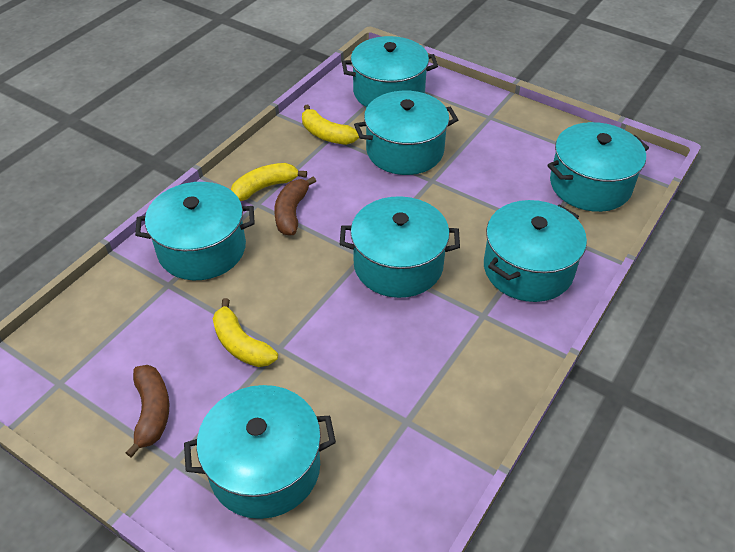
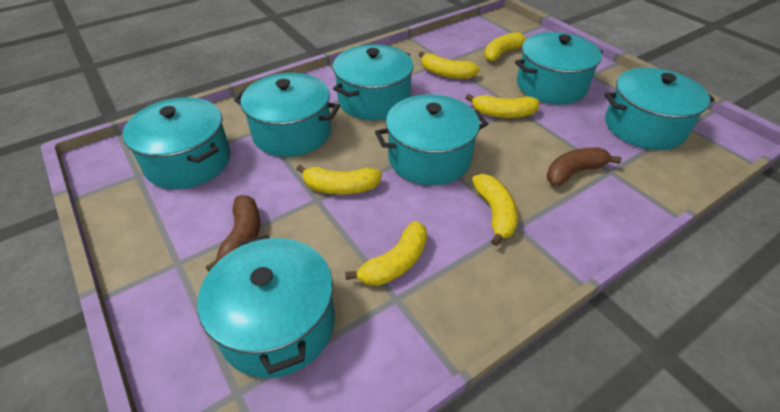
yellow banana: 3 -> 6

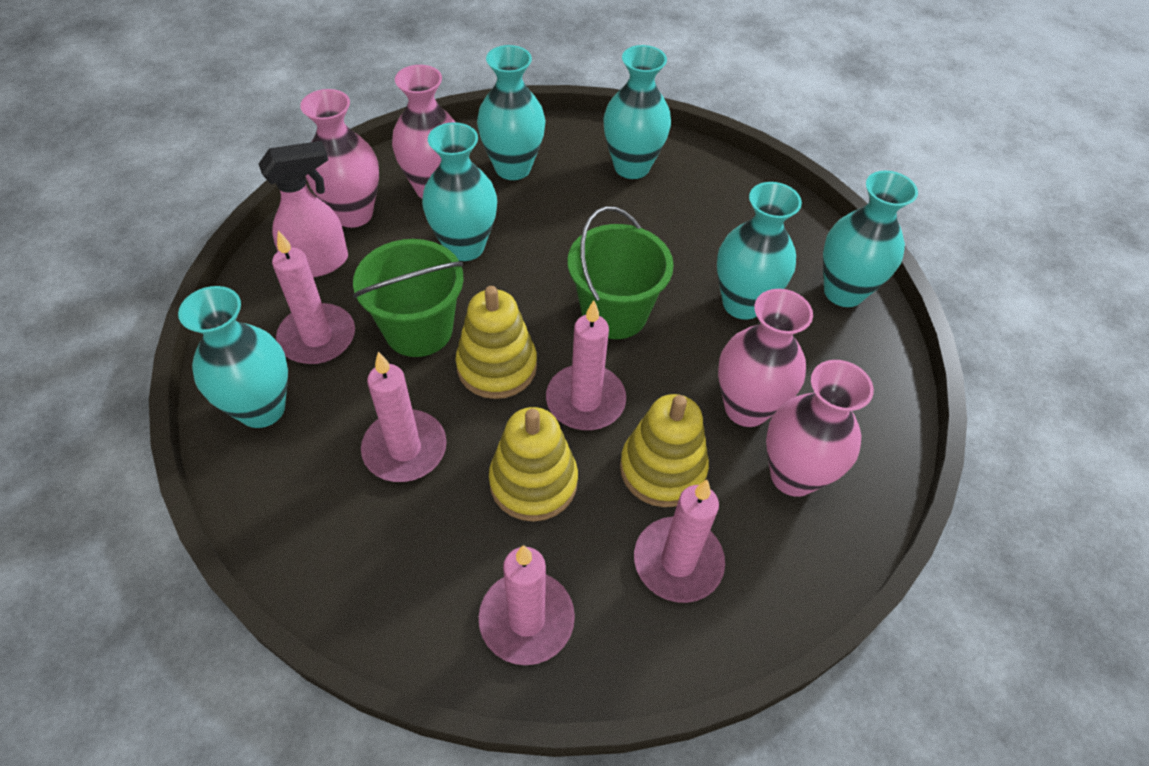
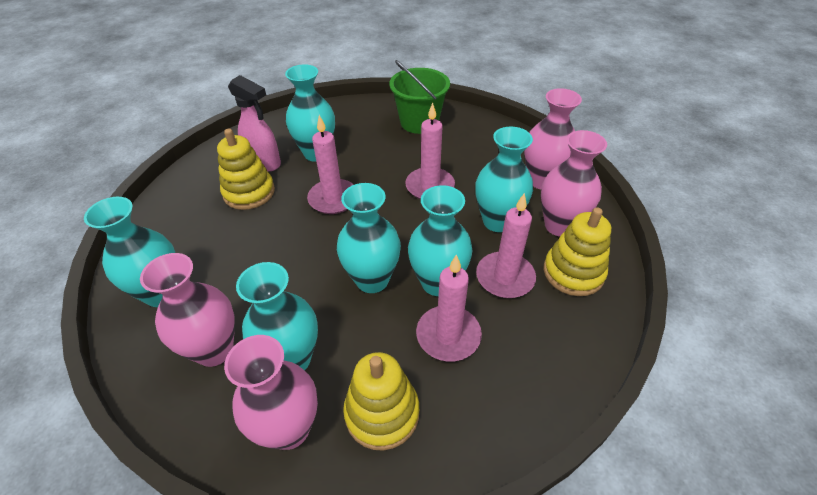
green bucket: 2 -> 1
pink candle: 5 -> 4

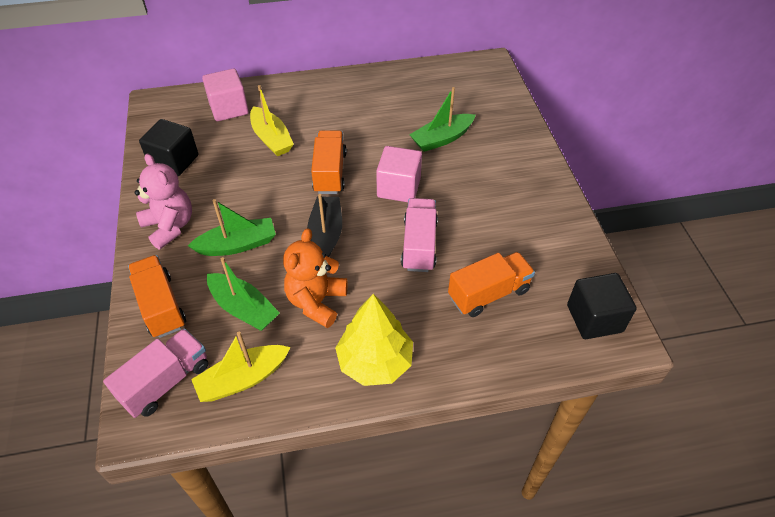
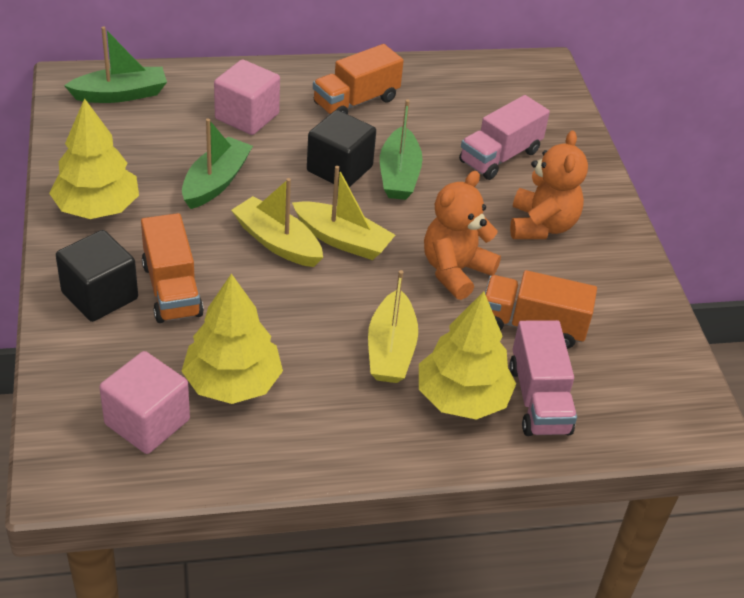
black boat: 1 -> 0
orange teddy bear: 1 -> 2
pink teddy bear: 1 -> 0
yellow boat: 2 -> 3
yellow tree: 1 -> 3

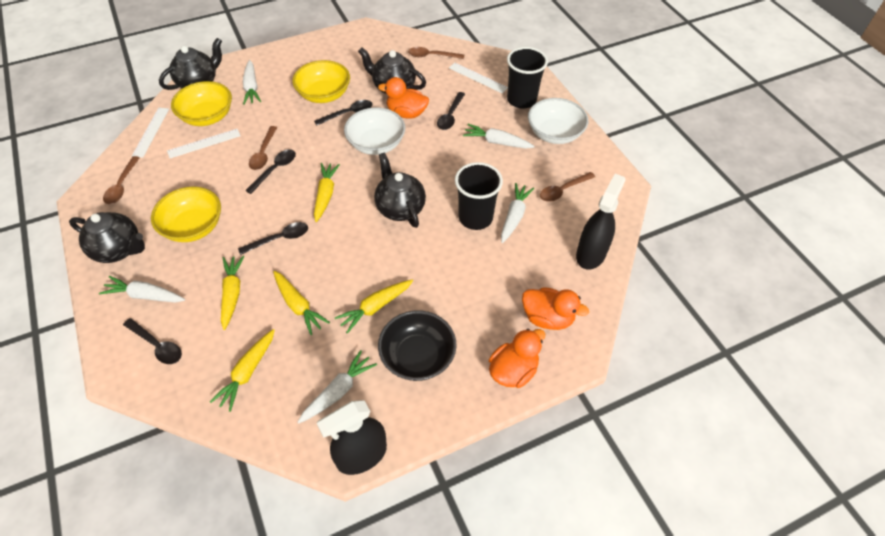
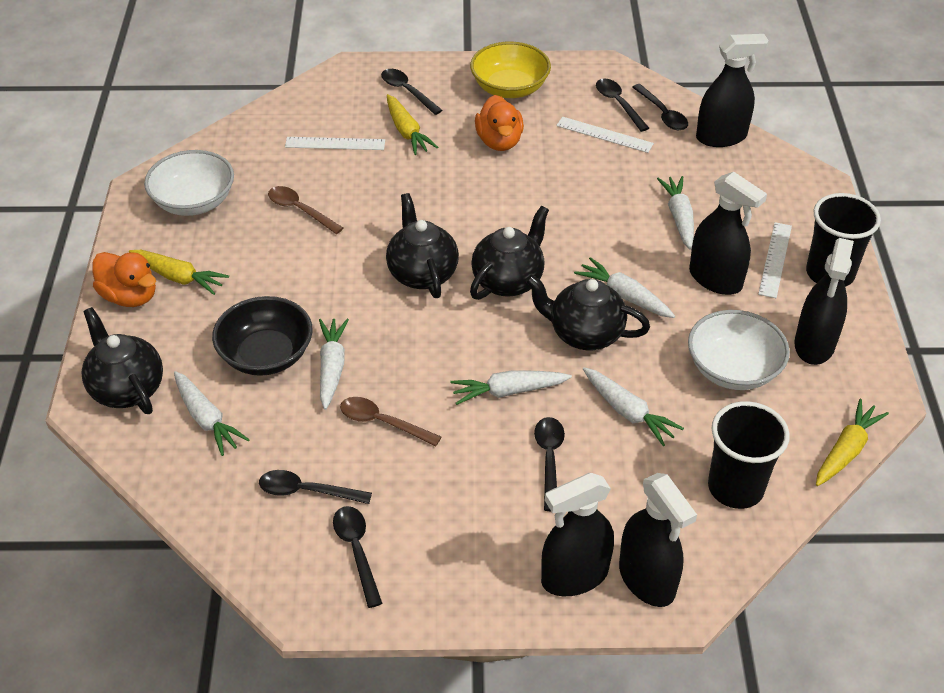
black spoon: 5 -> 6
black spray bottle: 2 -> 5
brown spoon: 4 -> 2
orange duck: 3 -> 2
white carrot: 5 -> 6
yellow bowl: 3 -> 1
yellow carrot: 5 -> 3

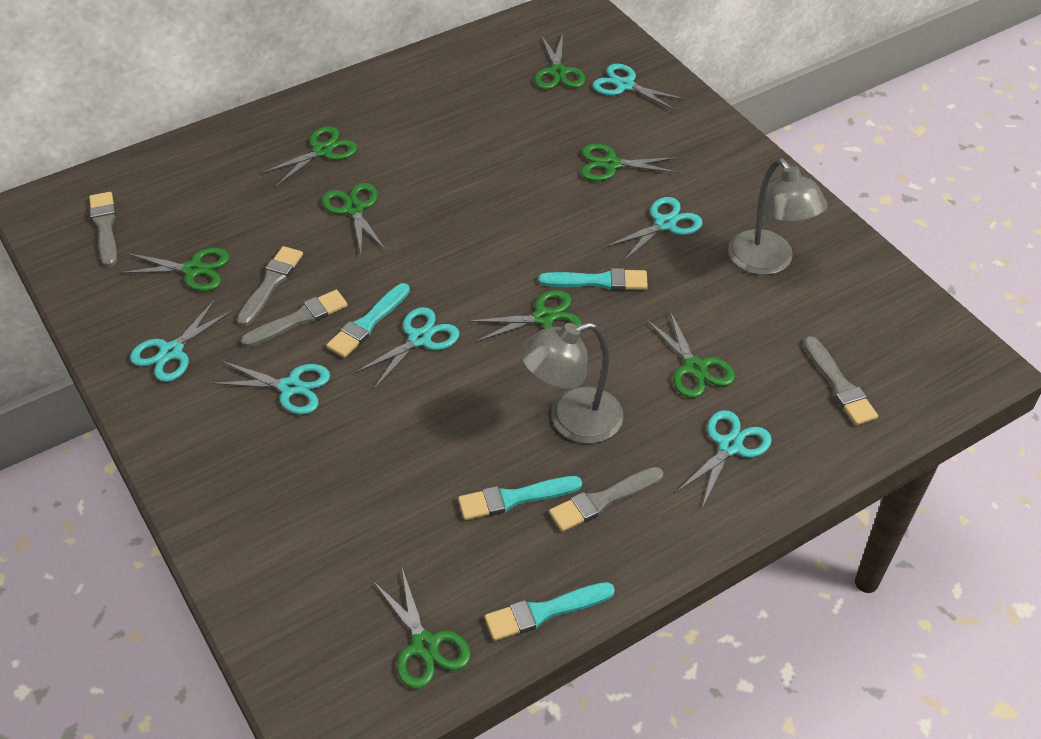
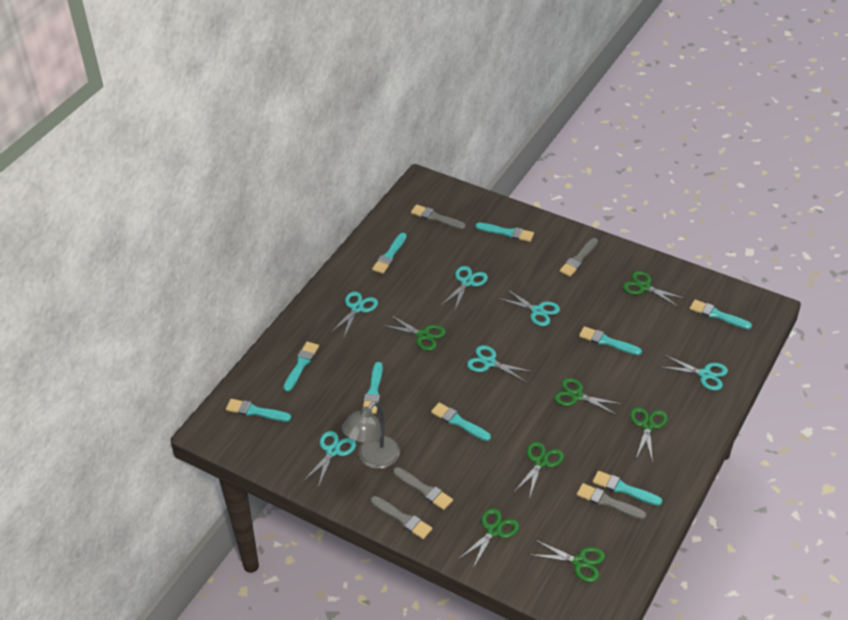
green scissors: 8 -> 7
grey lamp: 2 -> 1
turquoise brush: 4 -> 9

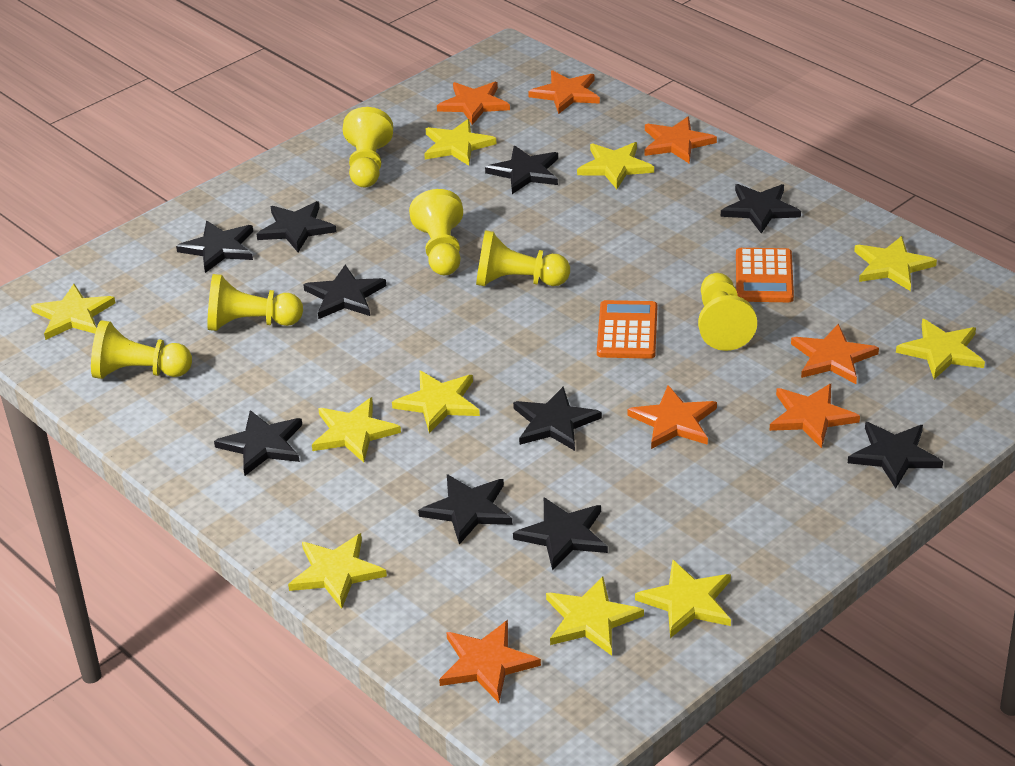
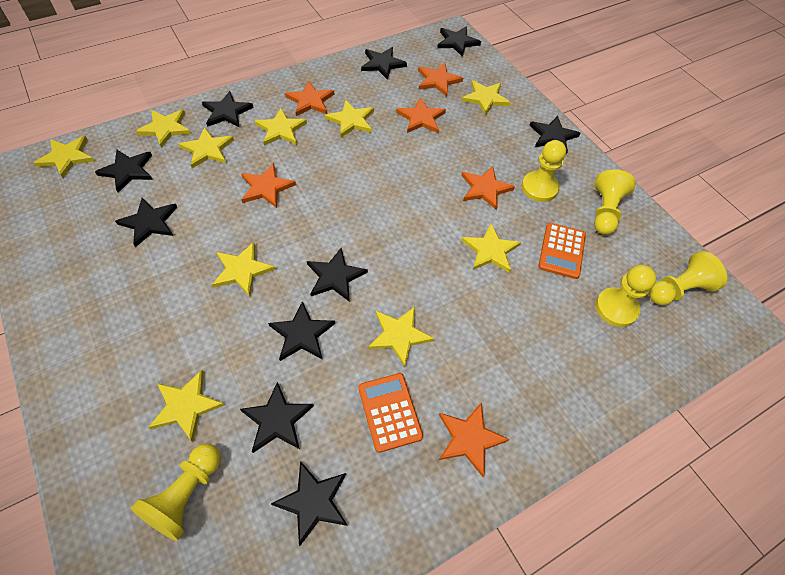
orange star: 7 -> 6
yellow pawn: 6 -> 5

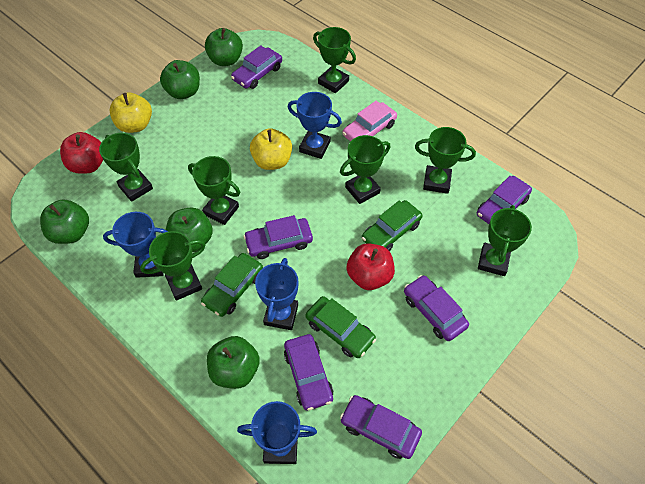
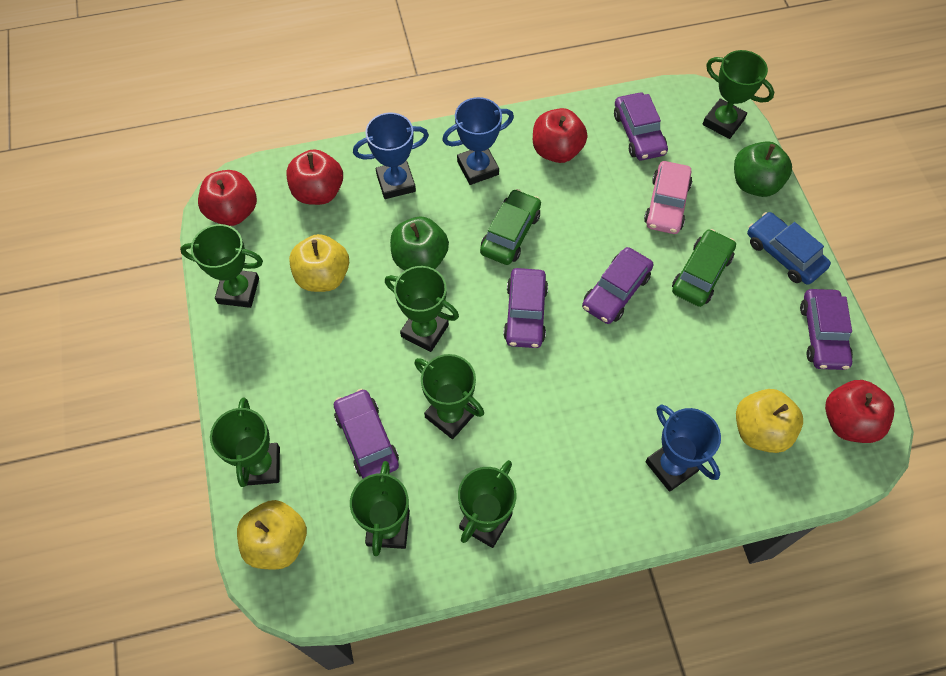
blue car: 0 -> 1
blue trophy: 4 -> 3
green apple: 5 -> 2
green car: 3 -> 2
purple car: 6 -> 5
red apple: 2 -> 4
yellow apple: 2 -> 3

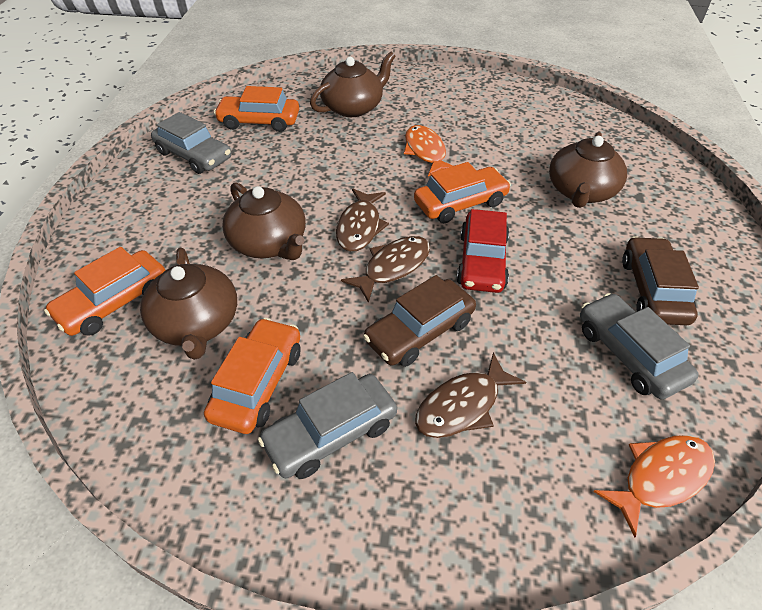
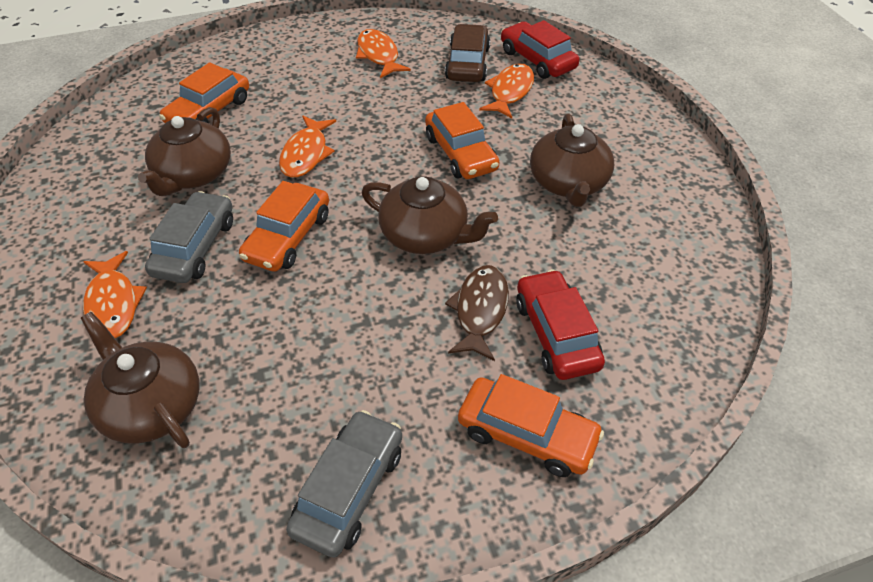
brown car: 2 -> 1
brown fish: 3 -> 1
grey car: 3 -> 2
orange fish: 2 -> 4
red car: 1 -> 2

### REQUIRED ACTION
Each entry is to be written out again word for word, and any pictures are to be omitted.

### YOUR RESPONSE
yellow banana: 3 -> 6

green bucket: 2 -> 1
pink candle: 5 -> 4

black boat: 1 -> 0
orange teddy bear: 1 -> 2
pink teddy bear: 1 -> 0
yellow boat: 2 -> 3
yellow tree: 1 -> 3

black spoon: 5 -> 6
black spray bottle: 2 -> 5
brown spoon: 4 -> 2
orange duck: 3 -> 2
white carrot: 5 -> 6
yellow bowl: 3 -> 1
yellow carrot: 5 -> 3

green scissors: 8 -> 7
grey lamp: 2 -> 1
turquoise brush: 4 -> 9

orange star: 7 -> 6
yellow pawn: 6 -> 5

blue car: 0 -> 1
blue trophy: 4 -> 3
green apple: 5 -> 2
green car: 3 -> 2
purple car: 6 -> 5
red apple: 2 -> 4
yellow apple: 2 -> 3

brown car: 2 -> 1
brown fish: 3 -> 1
grey car: 3 -> 2
orange fish: 2 -> 4
red car: 1 -> 2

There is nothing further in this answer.